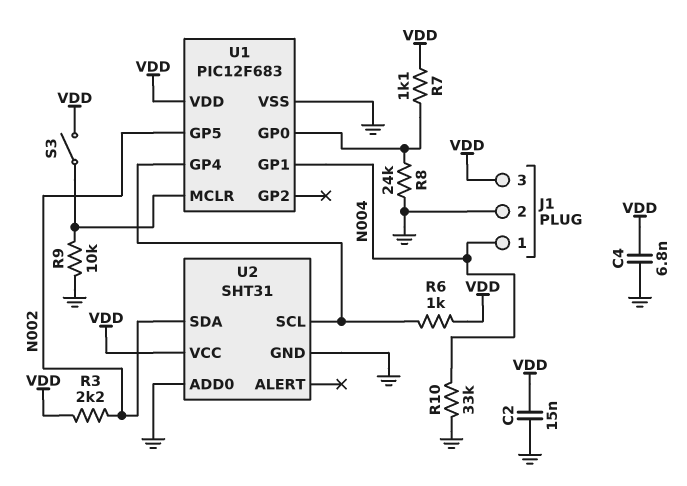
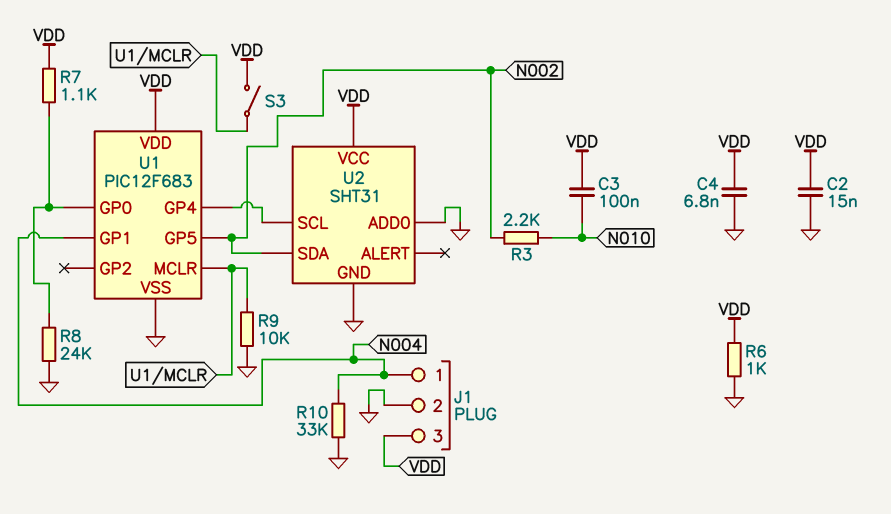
C3: none -> 100nF (N010, VDD)
R3: 2.2k (N002, VDD) -> 2.2k (N002, N010)
R6: 1k (U1/GP4, VDD) -> 1k (GND, VDD)

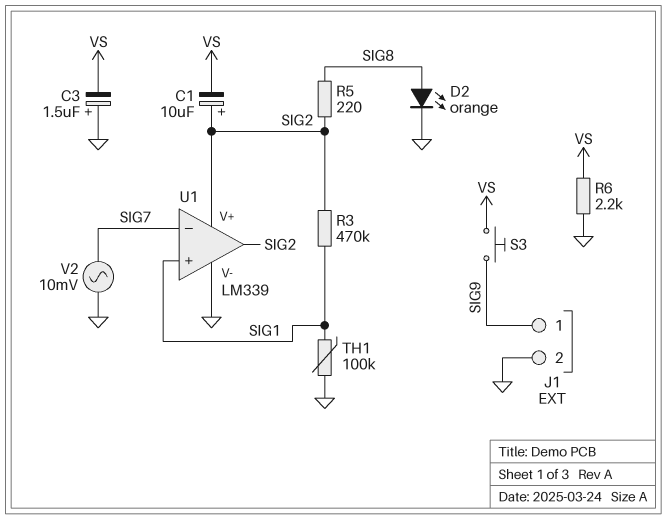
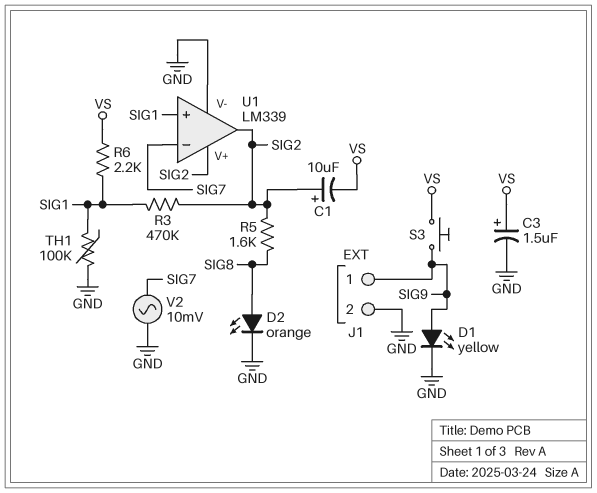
C3: 1.5uF (plus GND, minus VS) -> 1.5uF (plus VS, minus GND)
D1: none -> LED yellow (A SIG9, K GND)
R5: 220 (SIG2, SIG8) -> 1.6k (SIG2, SIG8)
R6: 2.2k (GND, VS) -> 2.2k (SIG1, VS)

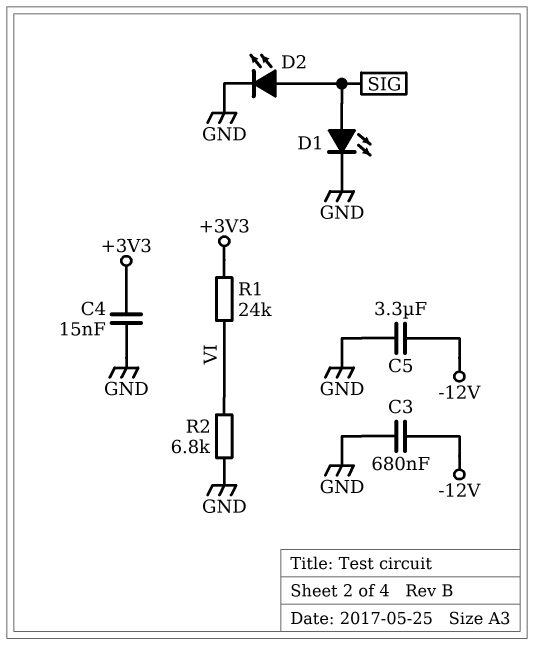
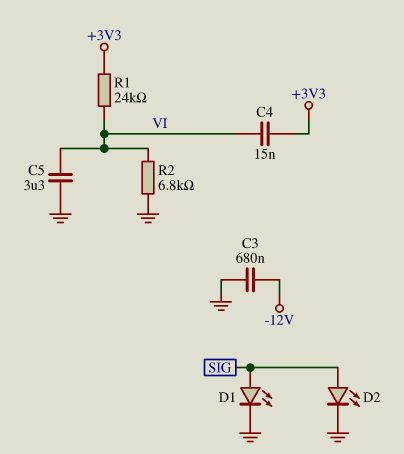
C4: 15nF (+3V3, GND) -> 15nF (+3V3, VI)
C5: 3.3uF (-12V, GND) -> 3.3uF (GND, VI)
□ □ □ □ □
Work instruction
Copy each line of the material where "none" is found.

Task answer
C3: none -> 100nF (N010, VDD)
D1: none -> LED yellow (A SIG9, K GND)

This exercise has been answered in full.